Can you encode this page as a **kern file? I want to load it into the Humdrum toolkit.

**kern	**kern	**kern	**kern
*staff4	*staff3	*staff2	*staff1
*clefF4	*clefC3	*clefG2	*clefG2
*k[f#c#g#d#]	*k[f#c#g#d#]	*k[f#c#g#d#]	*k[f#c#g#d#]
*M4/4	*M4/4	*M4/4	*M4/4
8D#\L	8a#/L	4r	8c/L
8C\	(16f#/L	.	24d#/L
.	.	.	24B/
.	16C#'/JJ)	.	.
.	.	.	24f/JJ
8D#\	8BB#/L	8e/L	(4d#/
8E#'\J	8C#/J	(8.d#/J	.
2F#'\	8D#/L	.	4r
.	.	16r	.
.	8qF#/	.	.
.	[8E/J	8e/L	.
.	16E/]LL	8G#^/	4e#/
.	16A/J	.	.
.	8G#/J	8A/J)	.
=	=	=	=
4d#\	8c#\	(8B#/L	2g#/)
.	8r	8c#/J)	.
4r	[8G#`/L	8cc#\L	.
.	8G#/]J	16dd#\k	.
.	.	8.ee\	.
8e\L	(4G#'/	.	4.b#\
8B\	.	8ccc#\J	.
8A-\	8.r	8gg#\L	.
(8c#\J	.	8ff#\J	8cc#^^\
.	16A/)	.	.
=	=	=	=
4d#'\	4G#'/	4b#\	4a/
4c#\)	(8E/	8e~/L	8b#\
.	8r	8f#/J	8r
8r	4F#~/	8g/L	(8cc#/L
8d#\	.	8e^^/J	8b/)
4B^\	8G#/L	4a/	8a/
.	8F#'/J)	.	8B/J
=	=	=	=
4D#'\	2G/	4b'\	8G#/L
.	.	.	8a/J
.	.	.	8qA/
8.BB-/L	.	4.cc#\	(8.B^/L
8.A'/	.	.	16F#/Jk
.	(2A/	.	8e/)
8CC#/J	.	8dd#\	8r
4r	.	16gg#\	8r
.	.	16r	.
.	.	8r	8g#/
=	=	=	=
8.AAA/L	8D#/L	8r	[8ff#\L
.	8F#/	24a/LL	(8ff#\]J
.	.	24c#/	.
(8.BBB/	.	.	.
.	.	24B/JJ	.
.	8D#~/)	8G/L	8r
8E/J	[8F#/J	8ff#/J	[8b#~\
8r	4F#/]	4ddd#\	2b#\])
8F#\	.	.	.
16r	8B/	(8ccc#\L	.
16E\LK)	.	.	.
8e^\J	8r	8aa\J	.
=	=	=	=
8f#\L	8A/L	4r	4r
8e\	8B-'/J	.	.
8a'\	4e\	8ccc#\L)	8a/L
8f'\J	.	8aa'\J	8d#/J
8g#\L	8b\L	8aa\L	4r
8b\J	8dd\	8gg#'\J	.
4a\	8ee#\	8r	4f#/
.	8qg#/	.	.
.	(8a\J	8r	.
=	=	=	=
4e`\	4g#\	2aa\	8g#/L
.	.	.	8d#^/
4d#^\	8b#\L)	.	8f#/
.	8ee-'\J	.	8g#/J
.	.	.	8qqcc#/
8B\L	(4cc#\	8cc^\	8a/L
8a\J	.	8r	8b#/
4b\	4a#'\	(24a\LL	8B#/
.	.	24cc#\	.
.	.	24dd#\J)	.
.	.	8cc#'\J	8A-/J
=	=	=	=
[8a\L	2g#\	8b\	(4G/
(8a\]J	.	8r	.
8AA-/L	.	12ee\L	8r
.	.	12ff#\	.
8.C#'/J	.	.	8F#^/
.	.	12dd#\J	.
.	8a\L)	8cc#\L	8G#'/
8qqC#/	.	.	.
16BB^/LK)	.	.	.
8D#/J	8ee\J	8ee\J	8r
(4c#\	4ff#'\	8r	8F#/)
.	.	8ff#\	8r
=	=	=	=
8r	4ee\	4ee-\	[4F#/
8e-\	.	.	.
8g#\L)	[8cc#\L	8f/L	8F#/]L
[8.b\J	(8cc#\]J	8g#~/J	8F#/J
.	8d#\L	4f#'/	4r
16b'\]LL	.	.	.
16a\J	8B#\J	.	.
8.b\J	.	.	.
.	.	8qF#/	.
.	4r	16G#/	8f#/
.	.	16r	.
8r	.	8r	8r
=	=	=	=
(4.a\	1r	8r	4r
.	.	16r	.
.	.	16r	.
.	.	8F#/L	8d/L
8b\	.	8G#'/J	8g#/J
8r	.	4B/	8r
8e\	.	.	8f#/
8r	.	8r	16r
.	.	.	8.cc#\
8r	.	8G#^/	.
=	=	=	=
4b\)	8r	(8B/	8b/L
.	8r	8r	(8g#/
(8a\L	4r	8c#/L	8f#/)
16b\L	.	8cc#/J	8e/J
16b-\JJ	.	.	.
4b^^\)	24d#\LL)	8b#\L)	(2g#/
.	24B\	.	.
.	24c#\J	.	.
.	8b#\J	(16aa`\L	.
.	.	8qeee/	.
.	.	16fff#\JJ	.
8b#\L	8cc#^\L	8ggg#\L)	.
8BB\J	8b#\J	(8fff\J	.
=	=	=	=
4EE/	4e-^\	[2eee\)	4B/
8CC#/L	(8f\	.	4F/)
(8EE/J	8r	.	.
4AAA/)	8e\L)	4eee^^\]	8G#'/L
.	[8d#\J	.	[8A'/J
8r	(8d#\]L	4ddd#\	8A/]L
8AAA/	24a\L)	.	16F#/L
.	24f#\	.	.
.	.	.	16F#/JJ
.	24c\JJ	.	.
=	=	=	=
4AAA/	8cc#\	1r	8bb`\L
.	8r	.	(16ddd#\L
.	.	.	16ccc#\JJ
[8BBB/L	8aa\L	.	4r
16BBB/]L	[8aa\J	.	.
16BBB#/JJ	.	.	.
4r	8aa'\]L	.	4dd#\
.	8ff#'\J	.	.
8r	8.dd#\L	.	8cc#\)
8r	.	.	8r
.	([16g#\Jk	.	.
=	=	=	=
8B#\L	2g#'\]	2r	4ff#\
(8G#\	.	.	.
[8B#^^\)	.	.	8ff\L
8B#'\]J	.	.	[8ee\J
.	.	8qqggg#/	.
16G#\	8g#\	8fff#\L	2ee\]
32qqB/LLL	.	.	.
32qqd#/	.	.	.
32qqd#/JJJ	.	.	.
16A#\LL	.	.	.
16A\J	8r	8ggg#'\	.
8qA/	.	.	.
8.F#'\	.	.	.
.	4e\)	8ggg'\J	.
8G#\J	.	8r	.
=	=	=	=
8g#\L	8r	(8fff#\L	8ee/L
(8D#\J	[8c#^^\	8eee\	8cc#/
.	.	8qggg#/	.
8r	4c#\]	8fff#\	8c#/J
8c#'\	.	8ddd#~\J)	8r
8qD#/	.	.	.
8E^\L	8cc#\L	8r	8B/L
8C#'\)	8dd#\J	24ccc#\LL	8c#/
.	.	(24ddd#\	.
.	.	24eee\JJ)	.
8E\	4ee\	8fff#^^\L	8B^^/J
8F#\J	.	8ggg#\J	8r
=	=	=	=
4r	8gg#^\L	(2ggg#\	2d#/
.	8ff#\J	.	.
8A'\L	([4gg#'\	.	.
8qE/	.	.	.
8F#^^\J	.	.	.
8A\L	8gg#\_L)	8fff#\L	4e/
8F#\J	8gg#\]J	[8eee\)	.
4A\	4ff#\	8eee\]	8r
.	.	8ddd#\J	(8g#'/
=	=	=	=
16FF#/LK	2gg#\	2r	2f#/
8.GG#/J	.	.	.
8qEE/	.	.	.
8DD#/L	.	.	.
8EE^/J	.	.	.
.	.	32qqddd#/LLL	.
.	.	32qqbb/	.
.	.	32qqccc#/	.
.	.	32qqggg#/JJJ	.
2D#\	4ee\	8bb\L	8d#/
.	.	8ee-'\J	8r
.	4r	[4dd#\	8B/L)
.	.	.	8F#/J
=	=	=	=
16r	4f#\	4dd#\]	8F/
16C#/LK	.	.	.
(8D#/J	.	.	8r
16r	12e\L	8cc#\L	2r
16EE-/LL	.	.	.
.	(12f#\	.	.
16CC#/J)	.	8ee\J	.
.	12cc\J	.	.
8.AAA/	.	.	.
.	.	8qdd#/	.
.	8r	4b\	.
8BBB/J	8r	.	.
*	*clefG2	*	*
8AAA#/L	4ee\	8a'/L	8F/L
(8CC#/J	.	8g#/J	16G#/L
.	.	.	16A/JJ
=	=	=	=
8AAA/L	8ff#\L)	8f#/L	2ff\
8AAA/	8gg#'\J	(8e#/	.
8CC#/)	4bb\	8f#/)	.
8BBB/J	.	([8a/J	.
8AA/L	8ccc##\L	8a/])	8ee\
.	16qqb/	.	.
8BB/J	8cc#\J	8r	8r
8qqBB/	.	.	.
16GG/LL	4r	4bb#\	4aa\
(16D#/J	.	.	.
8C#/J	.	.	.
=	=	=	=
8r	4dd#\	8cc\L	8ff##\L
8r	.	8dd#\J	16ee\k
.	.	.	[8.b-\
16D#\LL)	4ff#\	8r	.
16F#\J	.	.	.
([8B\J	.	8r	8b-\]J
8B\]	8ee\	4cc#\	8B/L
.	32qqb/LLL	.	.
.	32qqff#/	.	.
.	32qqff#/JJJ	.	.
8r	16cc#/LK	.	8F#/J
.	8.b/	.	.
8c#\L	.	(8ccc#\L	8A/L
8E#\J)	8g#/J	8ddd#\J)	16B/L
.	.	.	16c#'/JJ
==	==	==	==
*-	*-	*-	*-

+===+

Locate each line of the records that contains the string "kern" and copy it out. Treat uppercase and lowercase letters as distinct.

Can you encode this page as a **kern file? I want to load it into the Humdrum toolkit.
**kern	**kern	**kern	**kern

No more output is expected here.